Find the line with "pink cross at (147, 698): moved" in the entries below, then reproduce it and every line after it down to and including the line with "black triangle at (391, 34): rotated", exactly.

===

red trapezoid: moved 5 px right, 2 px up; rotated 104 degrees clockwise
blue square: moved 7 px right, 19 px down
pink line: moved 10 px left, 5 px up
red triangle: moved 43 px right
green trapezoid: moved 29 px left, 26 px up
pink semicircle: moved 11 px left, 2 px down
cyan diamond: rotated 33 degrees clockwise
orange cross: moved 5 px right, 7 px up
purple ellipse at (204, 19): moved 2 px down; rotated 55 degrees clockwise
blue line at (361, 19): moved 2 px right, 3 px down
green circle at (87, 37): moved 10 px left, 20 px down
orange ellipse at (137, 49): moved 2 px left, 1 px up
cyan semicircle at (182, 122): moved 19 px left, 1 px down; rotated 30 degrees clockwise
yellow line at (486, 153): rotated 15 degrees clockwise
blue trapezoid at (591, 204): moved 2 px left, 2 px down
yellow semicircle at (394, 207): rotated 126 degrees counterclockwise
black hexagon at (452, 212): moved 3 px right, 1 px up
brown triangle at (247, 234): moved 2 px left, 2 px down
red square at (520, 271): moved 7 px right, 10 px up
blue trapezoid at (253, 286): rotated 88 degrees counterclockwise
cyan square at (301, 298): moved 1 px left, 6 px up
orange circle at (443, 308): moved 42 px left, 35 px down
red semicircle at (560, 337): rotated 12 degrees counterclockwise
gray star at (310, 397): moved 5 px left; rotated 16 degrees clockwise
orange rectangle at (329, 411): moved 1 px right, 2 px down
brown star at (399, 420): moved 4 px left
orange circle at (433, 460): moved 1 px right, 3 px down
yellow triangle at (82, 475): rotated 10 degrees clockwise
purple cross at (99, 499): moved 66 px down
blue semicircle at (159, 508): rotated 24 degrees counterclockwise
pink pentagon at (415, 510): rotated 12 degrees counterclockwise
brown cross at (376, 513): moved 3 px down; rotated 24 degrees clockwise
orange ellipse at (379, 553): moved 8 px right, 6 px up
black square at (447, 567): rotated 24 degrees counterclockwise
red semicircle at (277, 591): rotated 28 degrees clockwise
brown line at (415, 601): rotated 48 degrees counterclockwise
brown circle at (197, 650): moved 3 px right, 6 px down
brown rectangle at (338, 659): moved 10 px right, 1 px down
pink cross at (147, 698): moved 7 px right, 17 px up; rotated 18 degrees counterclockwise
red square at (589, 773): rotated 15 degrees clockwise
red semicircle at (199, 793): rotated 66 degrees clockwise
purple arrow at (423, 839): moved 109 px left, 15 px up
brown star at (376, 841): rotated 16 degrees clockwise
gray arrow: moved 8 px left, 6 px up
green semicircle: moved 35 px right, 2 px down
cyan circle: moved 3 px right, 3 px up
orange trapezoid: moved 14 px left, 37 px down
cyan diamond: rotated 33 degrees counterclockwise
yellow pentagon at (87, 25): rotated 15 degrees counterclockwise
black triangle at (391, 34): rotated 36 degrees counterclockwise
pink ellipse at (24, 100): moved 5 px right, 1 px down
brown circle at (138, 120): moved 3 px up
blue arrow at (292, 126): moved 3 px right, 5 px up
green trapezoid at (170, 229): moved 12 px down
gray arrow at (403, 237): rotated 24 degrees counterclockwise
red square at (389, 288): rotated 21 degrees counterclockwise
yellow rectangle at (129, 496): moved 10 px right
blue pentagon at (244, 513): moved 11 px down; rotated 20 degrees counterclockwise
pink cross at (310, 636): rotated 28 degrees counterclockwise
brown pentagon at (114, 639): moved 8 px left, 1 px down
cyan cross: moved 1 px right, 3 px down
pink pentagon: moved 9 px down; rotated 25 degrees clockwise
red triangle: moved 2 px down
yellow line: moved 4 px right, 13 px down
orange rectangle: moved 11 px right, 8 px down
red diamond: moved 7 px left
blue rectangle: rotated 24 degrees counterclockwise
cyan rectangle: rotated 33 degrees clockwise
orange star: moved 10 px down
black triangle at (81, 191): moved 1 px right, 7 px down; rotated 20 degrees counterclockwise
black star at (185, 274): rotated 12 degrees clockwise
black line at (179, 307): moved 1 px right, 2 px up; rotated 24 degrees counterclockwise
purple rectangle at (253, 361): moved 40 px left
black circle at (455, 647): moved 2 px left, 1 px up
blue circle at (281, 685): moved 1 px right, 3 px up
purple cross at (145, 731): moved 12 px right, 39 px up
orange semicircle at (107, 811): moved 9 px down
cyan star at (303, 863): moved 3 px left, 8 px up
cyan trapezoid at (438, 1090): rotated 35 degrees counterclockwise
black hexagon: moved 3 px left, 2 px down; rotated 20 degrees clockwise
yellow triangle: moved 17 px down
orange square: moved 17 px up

===

* SOLUTION FOR THIS PROBLEM
pink cross at (147, 698): moved 7 px right, 17 px up; rotated 18 degrees counterclockwise
red square at (589, 773): rotated 15 degrees clockwise
red semicircle at (199, 793): rotated 66 degrees clockwise
purple arrow at (423, 839): moved 109 px left, 15 px up
brown star at (376, 841): rotated 16 degrees clockwise
gray arrow: moved 8 px left, 6 px up
green semicircle: moved 35 px right, 2 px down
cyan circle: moved 3 px right, 3 px up
orange trapezoid: moved 14 px left, 37 px down
cyan diamond: rotated 33 degrees counterclockwise
yellow pentagon at (87, 25): rotated 15 degrees counterclockwise
black triangle at (391, 34): rotated 36 degrees counterclockwise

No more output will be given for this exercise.